(EXERCISE MATERIALS begins)

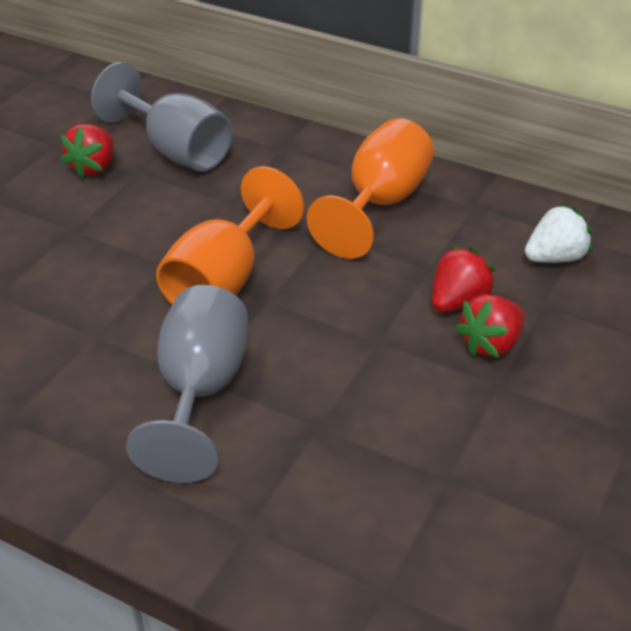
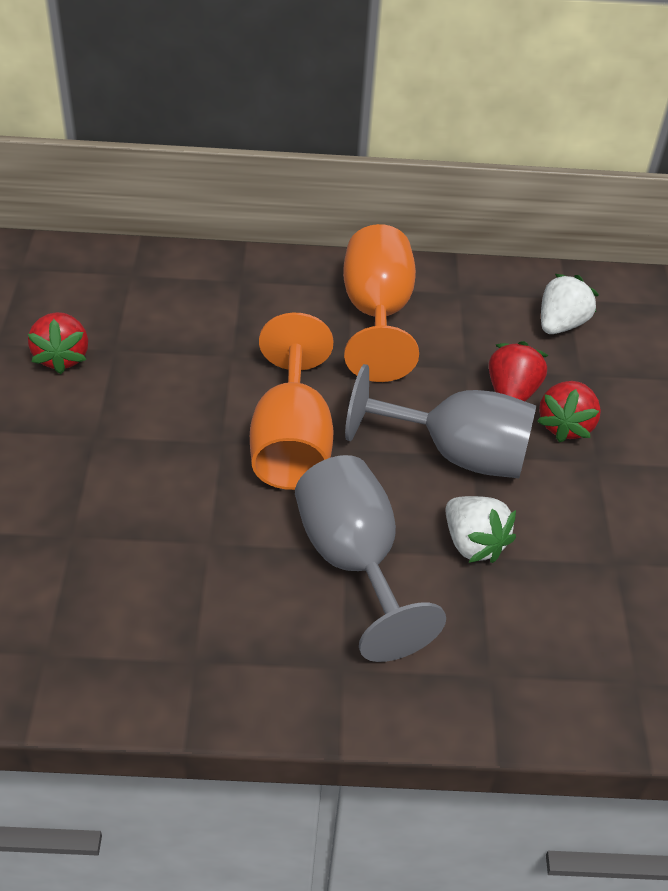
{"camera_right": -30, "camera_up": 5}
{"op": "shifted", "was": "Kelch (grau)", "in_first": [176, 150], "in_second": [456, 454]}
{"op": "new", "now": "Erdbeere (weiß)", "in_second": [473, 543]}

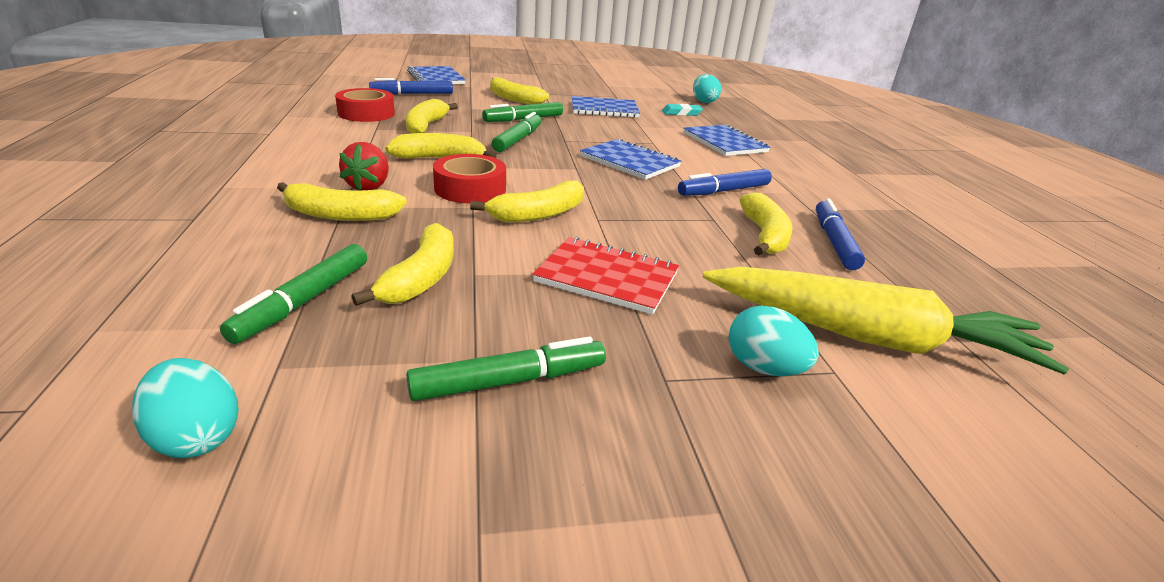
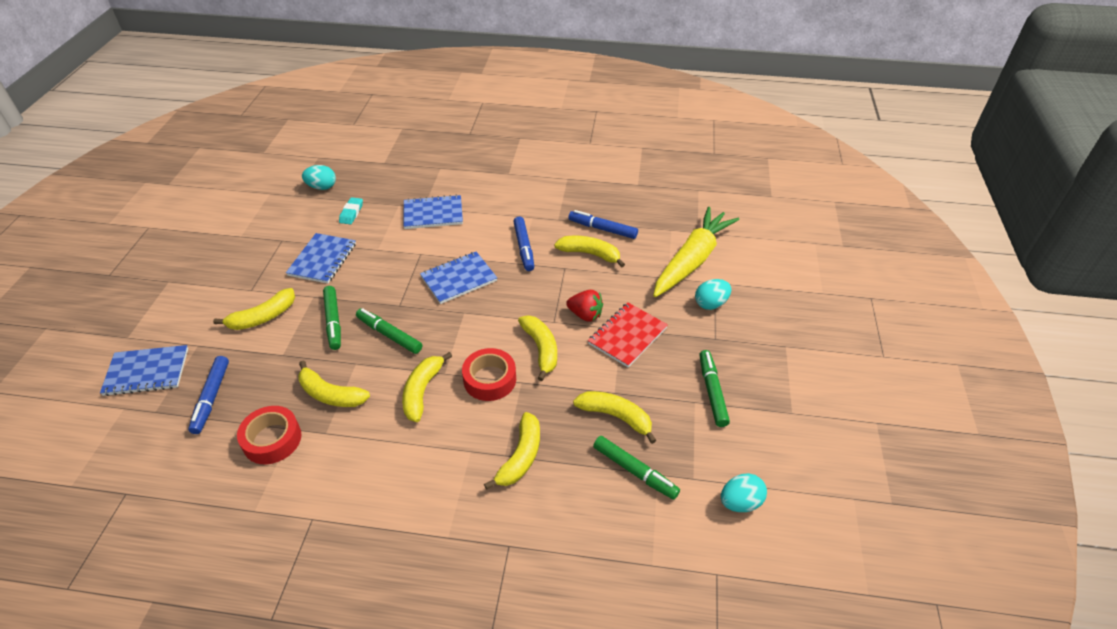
{"camera_right": -70, "camera_up": 15}
{"op": "shifted", "was": "Erdbeere (rot)", "in_first": [369, 186], "in_second": [585, 315]}

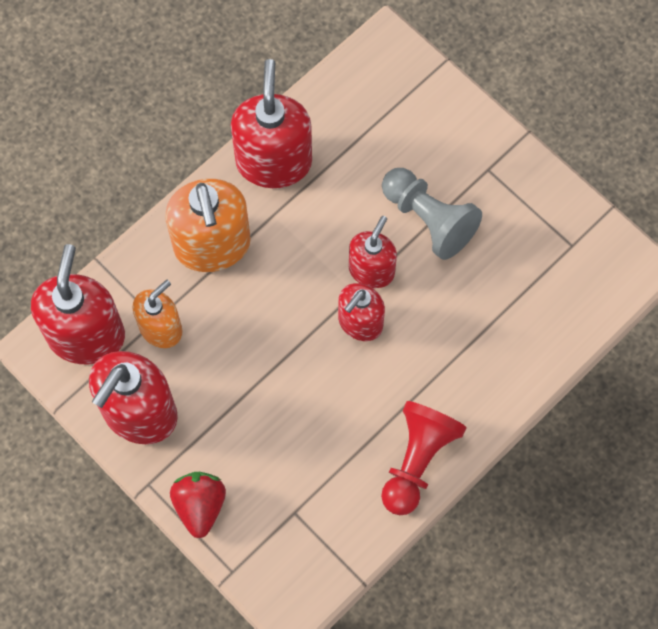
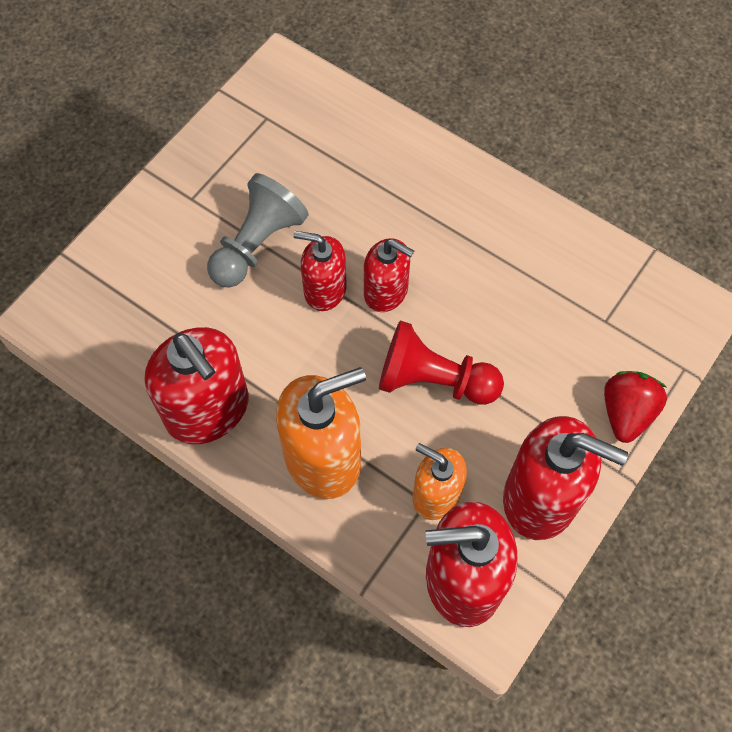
{"camera_right": -100, "camera_up": -5}
{"op": "rotated", "was": "Seifenspender (rot)", "in_first": [274, 161], "in_second": [208, 410], "clockwise": -120}
{"op": "shifted", "was": "Bauer (rot)", "in_first": [417, 460], "in_second": [433, 380]}
{"op": "rotated", "was": "Erdbeere (rot)", "in_first": [200, 506], "in_second": [626, 413], "clockwise": 120}

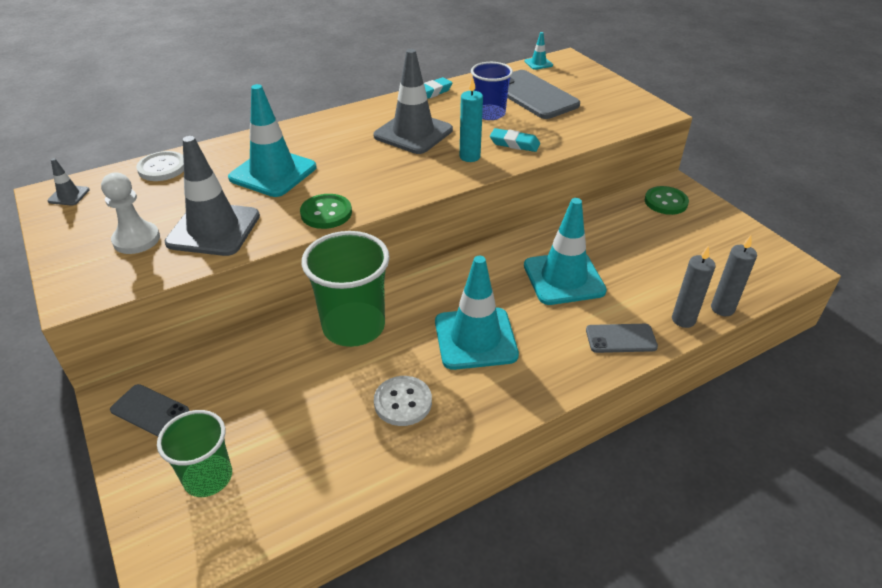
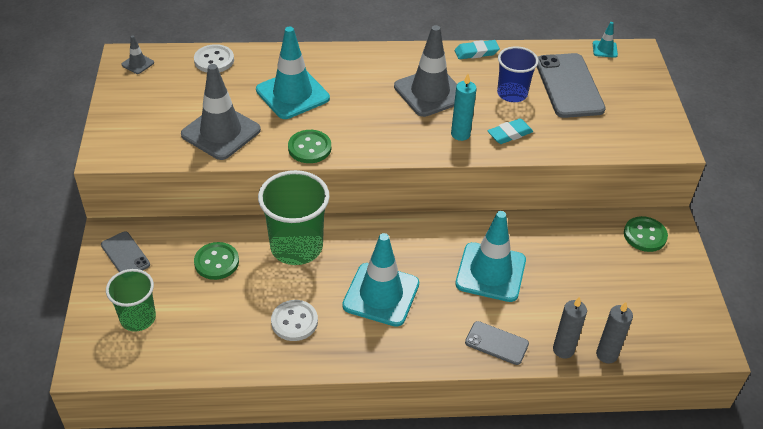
{"camera_right": 25, "camera_up": 5}
{"op": "rotated", "was": "Radiergummi (türkis)", "in_first": [514, 143], "in_second": [509, 134], "clockwise": -75}
{"op": "gone", "was": "Bauer (weiß)", "in_first": [136, 240]}
{"op": "new", "now": "Knopf (grün)", "in_second": [216, 262]}

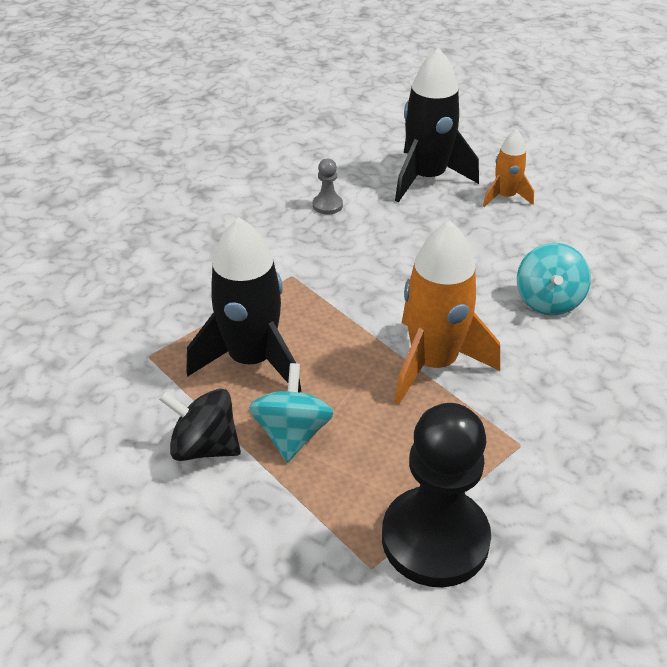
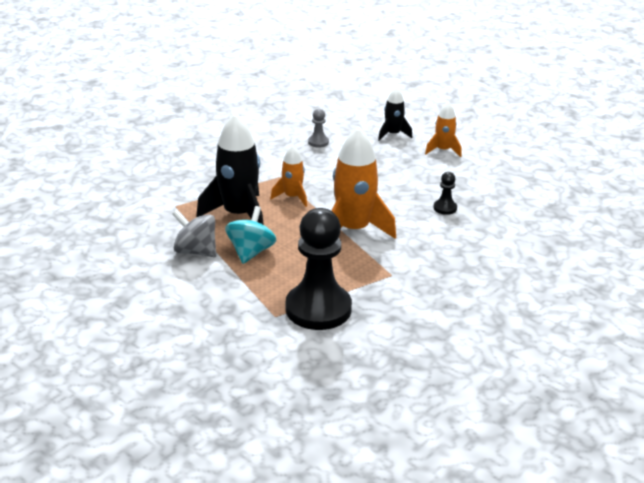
{"camera_right": 10, "camera_up": -10}
{"op": "scaled", "was": "Rakete (schwarz)", "in_first": [427, 178], "in_second": [393, 134], "ratio": 0.54}
{"op": "swapped", "was": "Kreisel (türkis)", "now": "Bauer (schwarz)", "in_first": [548, 301], "in_second": [445, 208]}
{"op": "repainted", "was": "Kreisel (schwarz)", "now": "Kreisel (grau)", "in_first": [204, 446], "in_second": [196, 251]}
{"op": "new", "now": "Rakete (orange)", "in_second": [292, 197]}

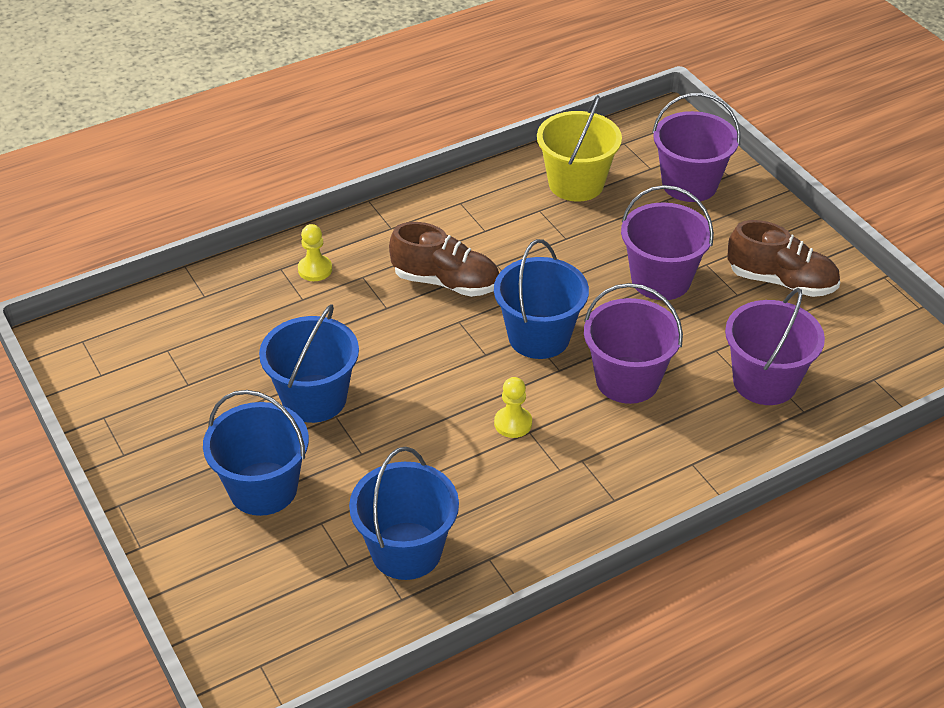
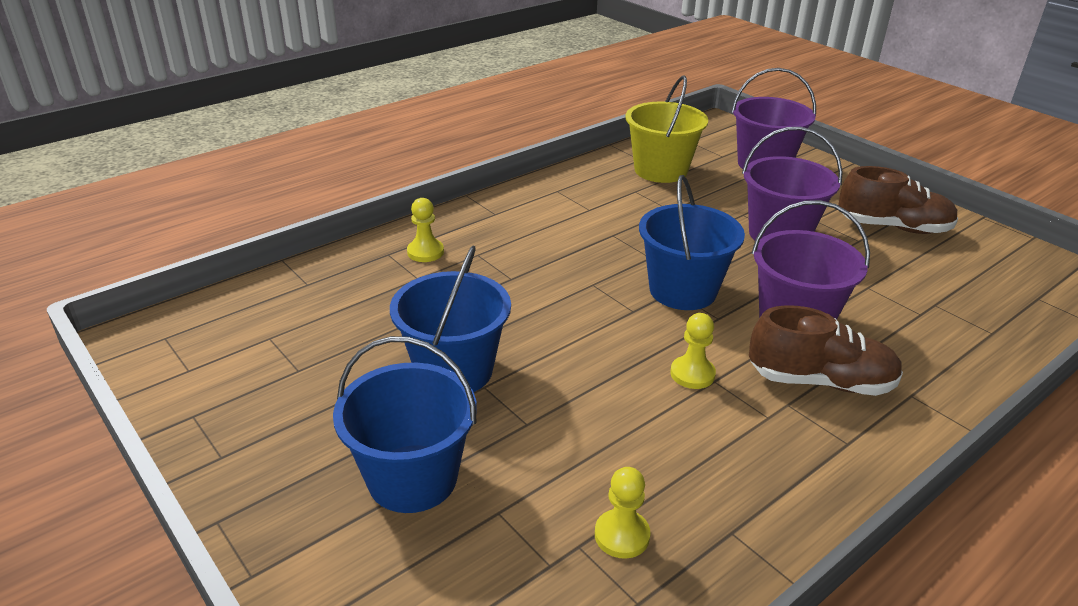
{"camera_right": -10, "camera_up": -10}
{"op": "shifted", "was": "Schuh (braun)", "in_first": [446, 282], "in_second": [820, 381]}
{"op": "gone", "was": "Eimer (lila)", "in_first": [764, 382]}
{"op": "swapped", "was": "Eimer (blau)", "now": "Bauer (gelb)", "in_first": [406, 551], "in_second": [622, 535]}

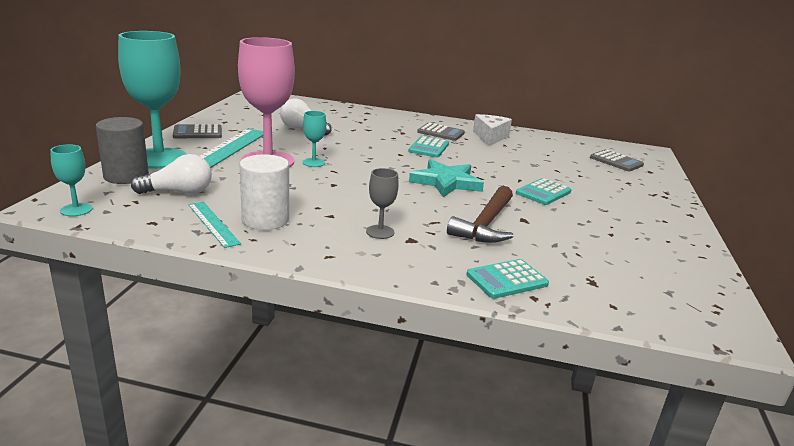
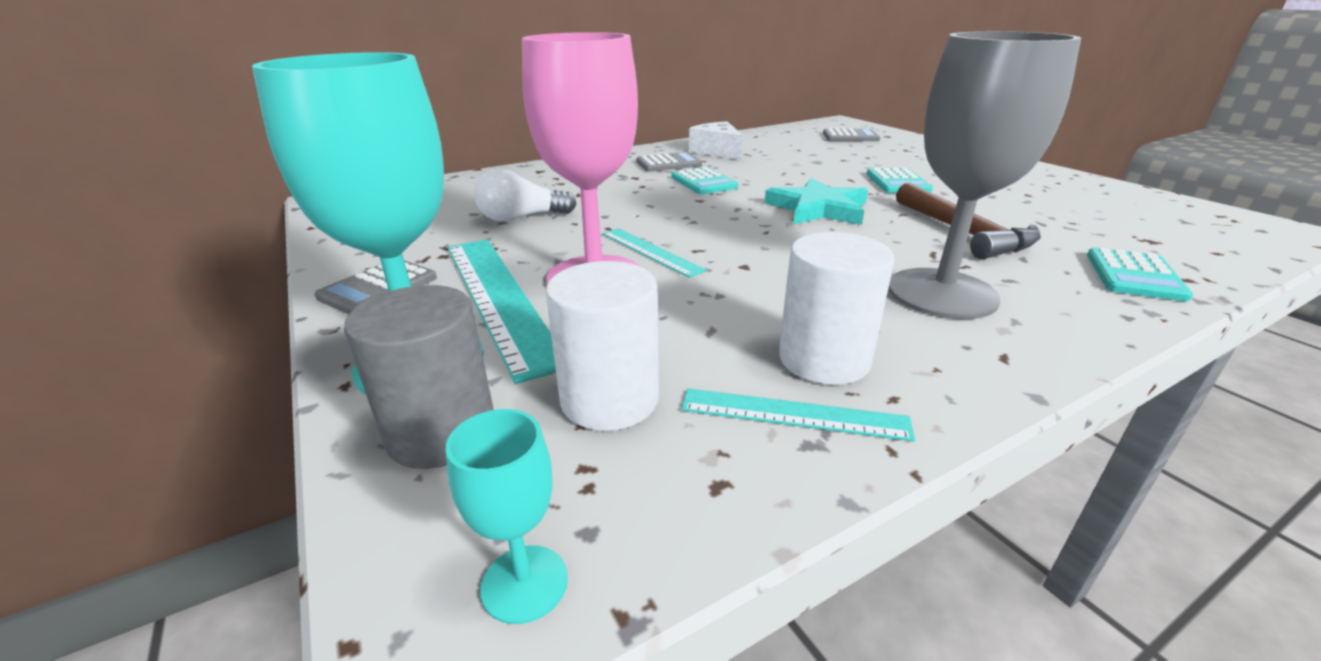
{"camera_right": -40, "camera_up": 5}
{"op": "swapped", "was": "Kelch (türkis)", "now": "Lineal (türkis)", "in_first": [313, 163], "in_second": [650, 251]}
{"op": "swapped", "was": "Glühbirne (weiß)", "now": "Vollzylinder (weiß)", "in_first": [179, 192], "in_second": [609, 399]}
{"op": "scaled", "was": "Kelch (grau)", "in_first": [380, 232], "in_second": [941, 293], "ratio": 2.28}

(EXERCISE MATERIALS ends)

An exact copy of the material above is required, minus its images.

{"camera_right": -30, "camera_up": 5}
{"op": "shifted", "was": "Kelch (grau)", "in_first": [176, 150], "in_second": [456, 454]}
{"op": "new", "now": "Erdbeere (weiß)", "in_second": [473, 543]}

{"camera_right": -70, "camera_up": 15}
{"op": "shifted", "was": "Erdbeere (rot)", "in_first": [369, 186], "in_second": [585, 315]}

{"camera_right": -100, "camera_up": -5}
{"op": "rotated", "was": "Seifenspender (rot)", "in_first": [274, 161], "in_second": [208, 410], "clockwise": -120}
{"op": "shifted", "was": "Bauer (rot)", "in_first": [417, 460], "in_second": [433, 380]}
{"op": "rotated", "was": "Erdbeere (rot)", "in_first": [200, 506], "in_second": [626, 413], "clockwise": 120}

{"camera_right": 25, "camera_up": 5}
{"op": "rotated", "was": "Radiergummi (türkis)", "in_first": [514, 143], "in_second": [509, 134], "clockwise": -75}
{"op": "gone", "was": "Bauer (weiß)", "in_first": [136, 240]}
{"op": "new", "now": "Knopf (grün)", "in_second": [216, 262]}

{"camera_right": 10, "camera_up": -10}
{"op": "scaled", "was": "Rakete (schwarz)", "in_first": [427, 178], "in_second": [393, 134], "ratio": 0.54}
{"op": "swapped", "was": "Kreisel (türkis)", "now": "Bauer (schwarz)", "in_first": [548, 301], "in_second": [445, 208]}
{"op": "repainted", "was": "Kreisel (schwarz)", "now": "Kreisel (grau)", "in_first": [204, 446], "in_second": [196, 251]}
{"op": "new", "now": "Rakete (orange)", "in_second": [292, 197]}

{"camera_right": -10, "camera_up": -10}
{"op": "shifted", "was": "Schuh (braun)", "in_first": [446, 282], "in_second": [820, 381]}
{"op": "gone", "was": "Eimer (lila)", "in_first": [764, 382]}
{"op": "swapped", "was": "Eimer (blau)", "now": "Bauer (gelb)", "in_first": [406, 551], "in_second": [622, 535]}

{"camera_right": -40, "camera_up": 5}
{"op": "swapped", "was": "Kelch (türkis)", "now": "Lineal (türkis)", "in_first": [313, 163], "in_second": [650, 251]}
{"op": "swapped", "was": "Glühbirne (weiß)", "now": "Vollzylinder (weiß)", "in_first": [179, 192], "in_second": [609, 399]}
{"op": "scaled", "was": "Kelch (grau)", "in_first": [380, 232], "in_second": [941, 293], "ratio": 2.28}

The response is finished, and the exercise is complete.